Task goal: All entries below are to be reproduced precisely as they stand, without the pictures.

Data listing:
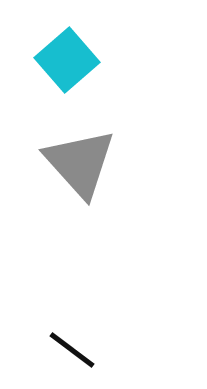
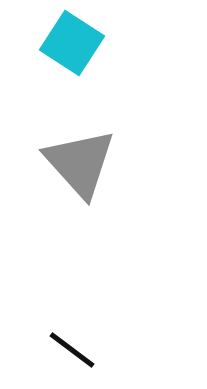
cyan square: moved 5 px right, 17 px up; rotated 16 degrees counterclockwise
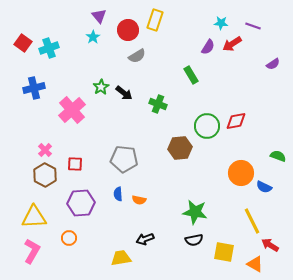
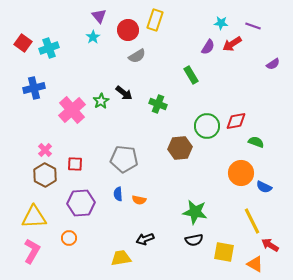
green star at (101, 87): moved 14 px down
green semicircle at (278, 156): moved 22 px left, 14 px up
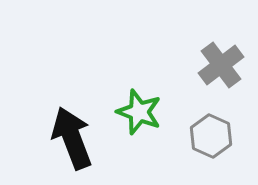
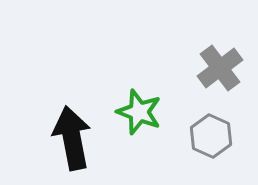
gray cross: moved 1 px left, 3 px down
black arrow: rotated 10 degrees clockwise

Response to the task:
cyan square: moved 5 px right, 17 px up; rotated 16 degrees counterclockwise
green star at (101, 87): moved 14 px down
green semicircle at (278, 156): moved 22 px left, 14 px up
gray cross: moved 1 px left, 3 px down
black arrow: rotated 10 degrees clockwise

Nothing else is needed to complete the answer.